(PROVIDED DATA):
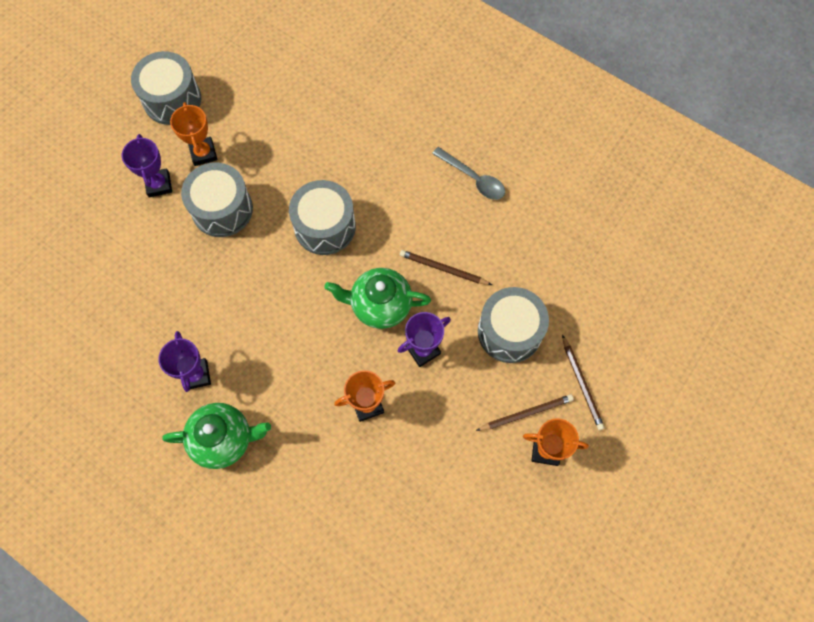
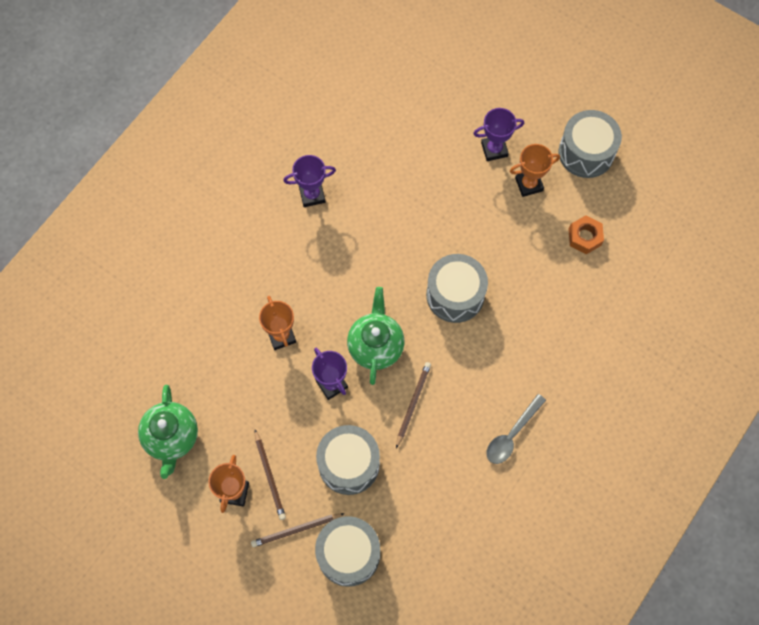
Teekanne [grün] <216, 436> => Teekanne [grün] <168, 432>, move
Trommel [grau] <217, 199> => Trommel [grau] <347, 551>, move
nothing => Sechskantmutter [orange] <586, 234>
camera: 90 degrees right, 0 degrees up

(WHAT YOU ARE ASKED TO DO):
Once the pictures are set aside, retype the rest of the listing exactly.

(OUTPUT FOR THIS EXERCISE):
Teekanne [grün] <216, 436> => Teekanne [grün] <168, 432>, move
Trommel [grau] <217, 199> => Trommel [grau] <347, 551>, move
nothing => Sechskantmutter [orange] <586, 234>
camera: 90 degrees right, 0 degrees up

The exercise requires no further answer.